** Opening Supplied entries block **

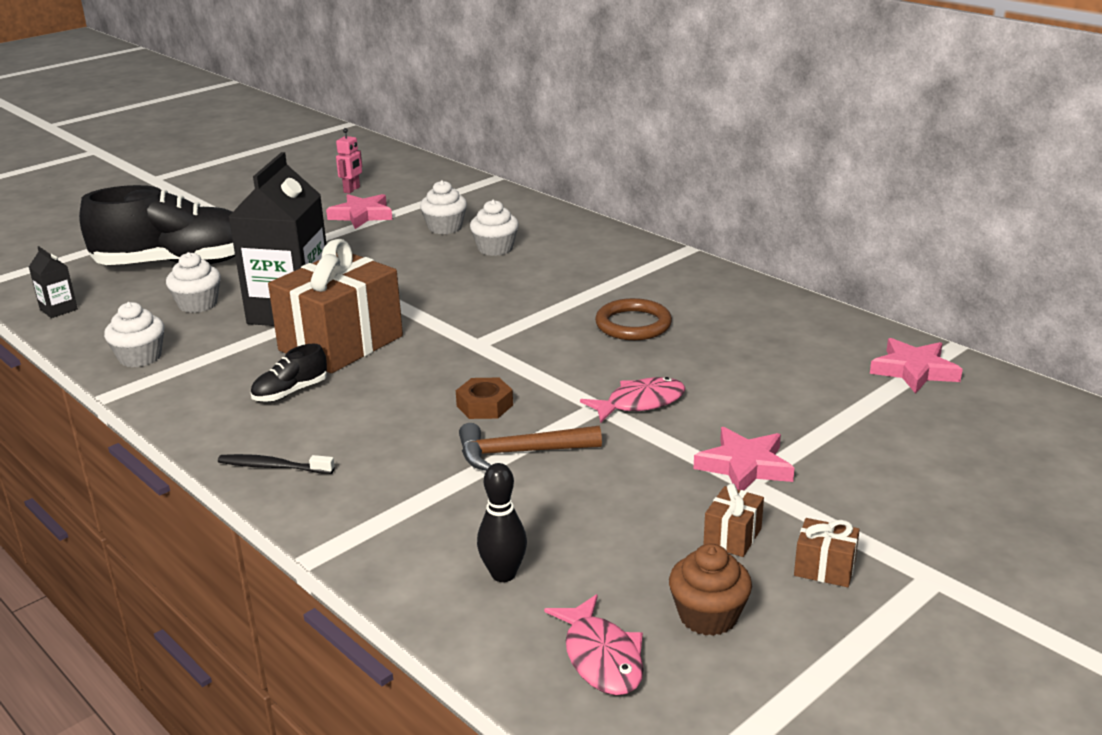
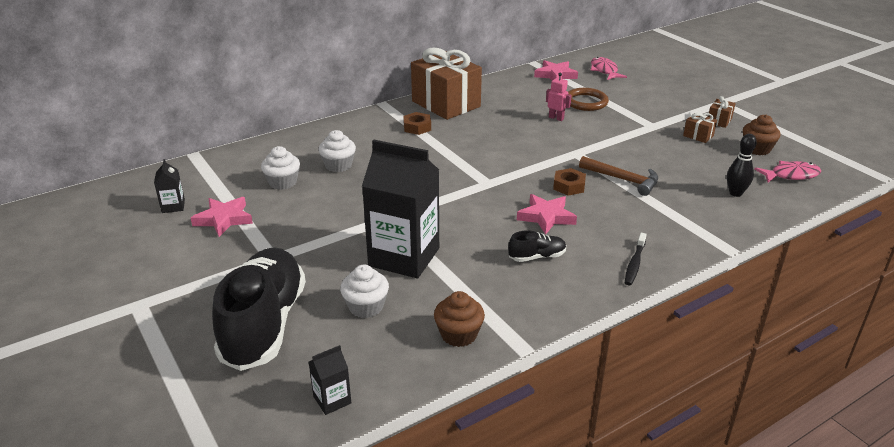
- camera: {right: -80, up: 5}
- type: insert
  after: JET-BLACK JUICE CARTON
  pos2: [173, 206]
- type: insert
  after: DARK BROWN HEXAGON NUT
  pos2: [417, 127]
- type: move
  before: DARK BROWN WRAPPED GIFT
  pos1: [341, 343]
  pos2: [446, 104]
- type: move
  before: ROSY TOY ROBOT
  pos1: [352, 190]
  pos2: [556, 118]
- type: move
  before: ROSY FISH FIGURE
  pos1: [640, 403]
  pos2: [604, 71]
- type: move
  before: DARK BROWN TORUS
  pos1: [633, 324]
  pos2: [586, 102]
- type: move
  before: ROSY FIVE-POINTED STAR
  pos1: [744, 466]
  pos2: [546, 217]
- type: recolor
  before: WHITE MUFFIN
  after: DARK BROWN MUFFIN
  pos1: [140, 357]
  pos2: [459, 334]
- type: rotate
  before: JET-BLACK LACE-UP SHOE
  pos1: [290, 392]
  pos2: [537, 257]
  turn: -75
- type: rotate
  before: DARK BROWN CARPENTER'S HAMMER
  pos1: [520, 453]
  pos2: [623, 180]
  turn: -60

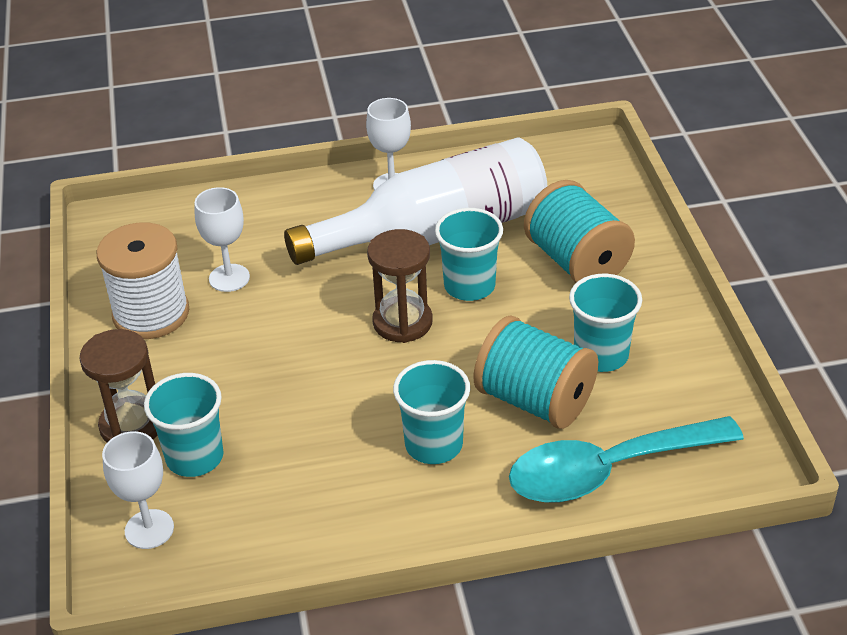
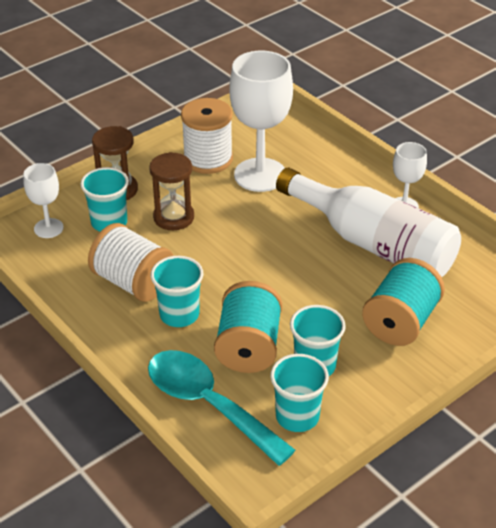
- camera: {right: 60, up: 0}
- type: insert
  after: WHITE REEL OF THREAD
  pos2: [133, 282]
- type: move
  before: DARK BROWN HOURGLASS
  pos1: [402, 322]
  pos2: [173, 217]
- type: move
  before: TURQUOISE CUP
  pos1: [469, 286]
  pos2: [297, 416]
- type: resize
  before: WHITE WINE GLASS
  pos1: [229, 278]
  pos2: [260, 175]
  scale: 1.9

** Closing Supplied entries block **

- [Exercise]
In the entries above, find each line with "BROWN" and list it.

- [Exercise answer]
  after: DARK BROWN HEXAGON NUT
  before: DARK BROWN WRAPPED GIFT
  before: DARK BROWN TORUS
  after: DARK BROWN MUFFIN
  before: DARK BROWN CARPENTER'S HAMMER
  before: DARK BROWN HOURGLASS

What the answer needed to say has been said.